_WHAT THE TASK REQUIRES_
What to return is the tail of the data, from the line that contains "CN10 pin 1: VOL -> AMP" down to the last line, copied exactly.

_GIVEN INFORMATION_
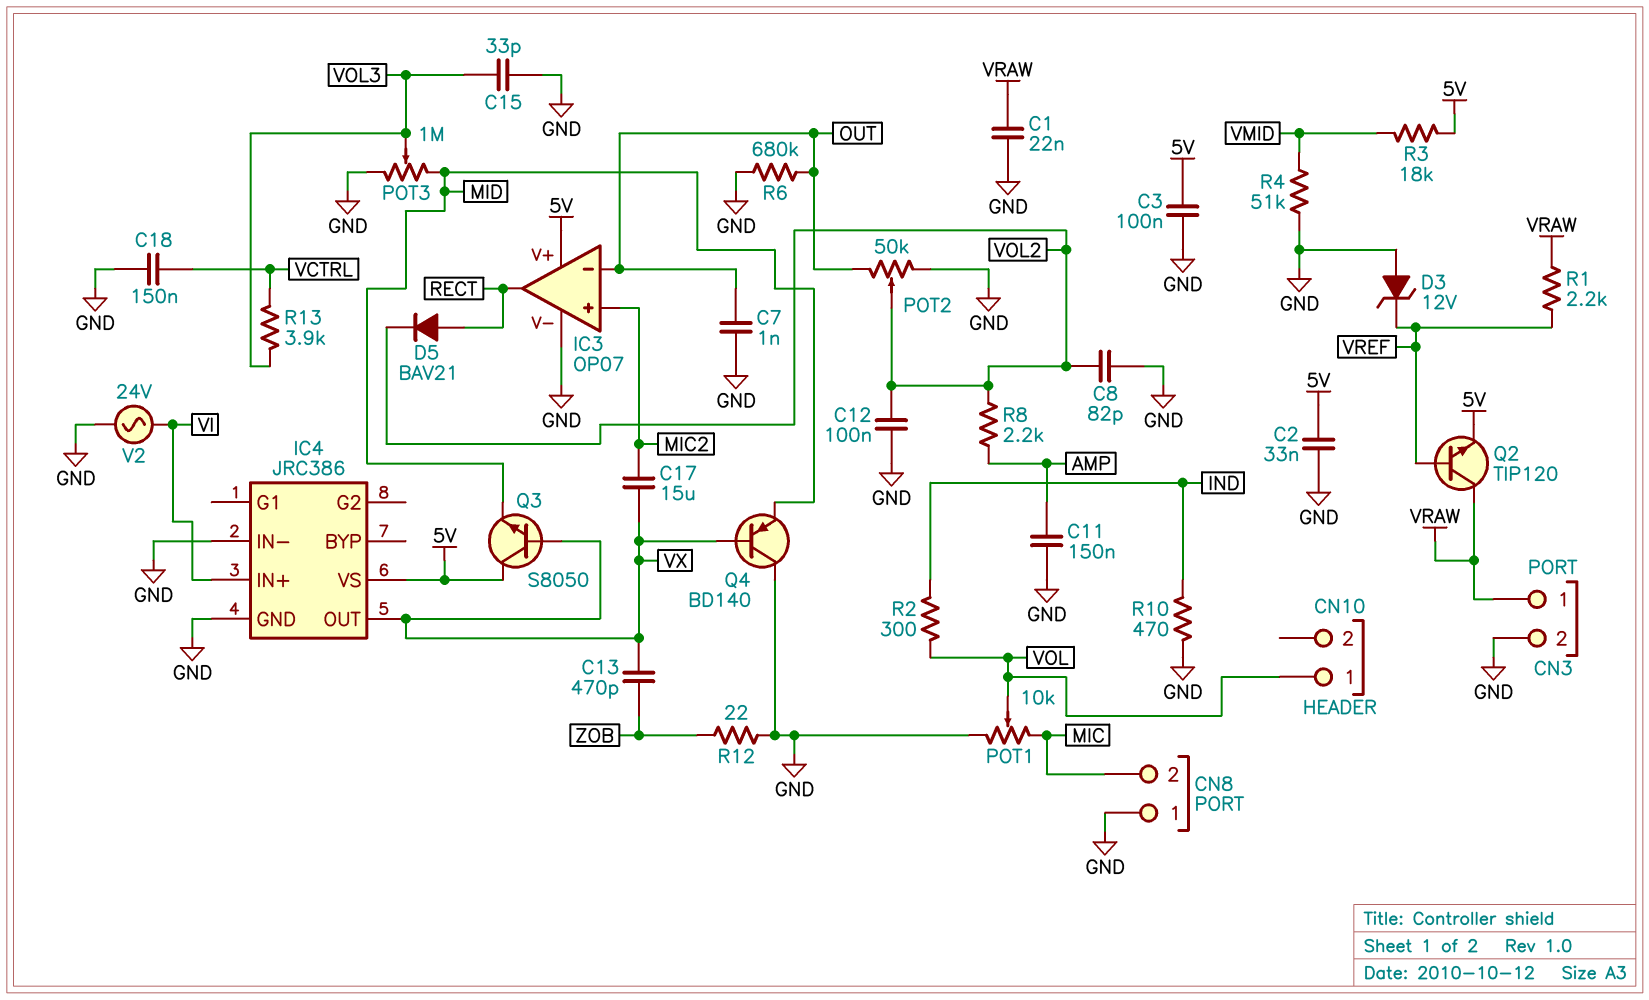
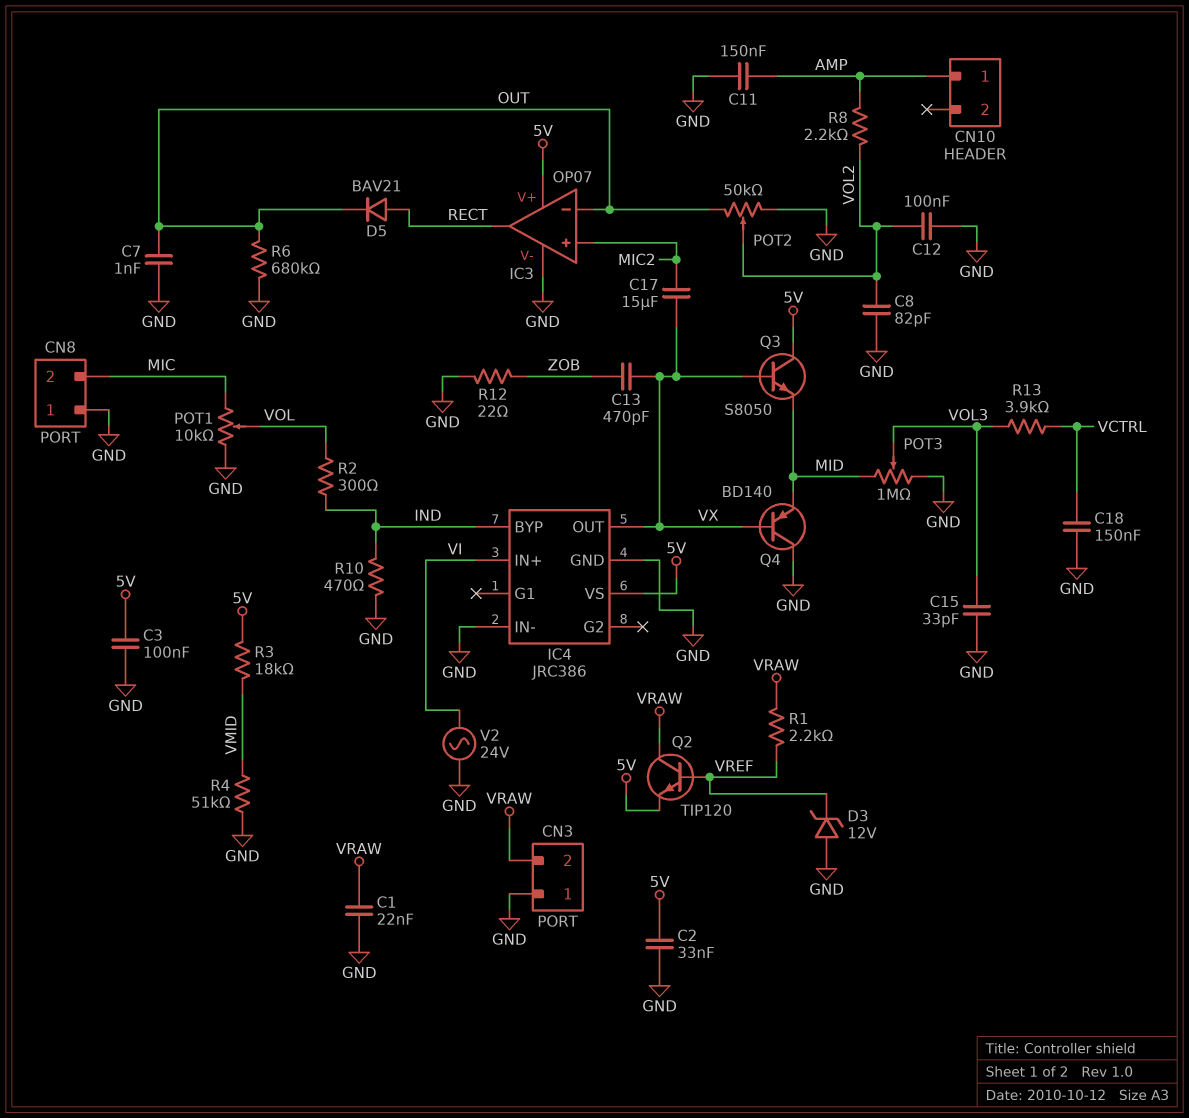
CN3 pin 1: VRAW -> GND
CN3 pin 2: GND -> VRAW
CN10 pin 1: VOL -> AMP
D5: diode BAV21 (A RECT, K VOL2) -> diode BAV21 (A RECT, K OUT)
IC4 pin BYP: none -> IND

_SOLUTION_
CN10 pin 1: VOL -> AMP
D5: diode BAV21 (A RECT, K VOL2) -> diode BAV21 (A RECT, K OUT)
IC4 pin BYP: none -> IND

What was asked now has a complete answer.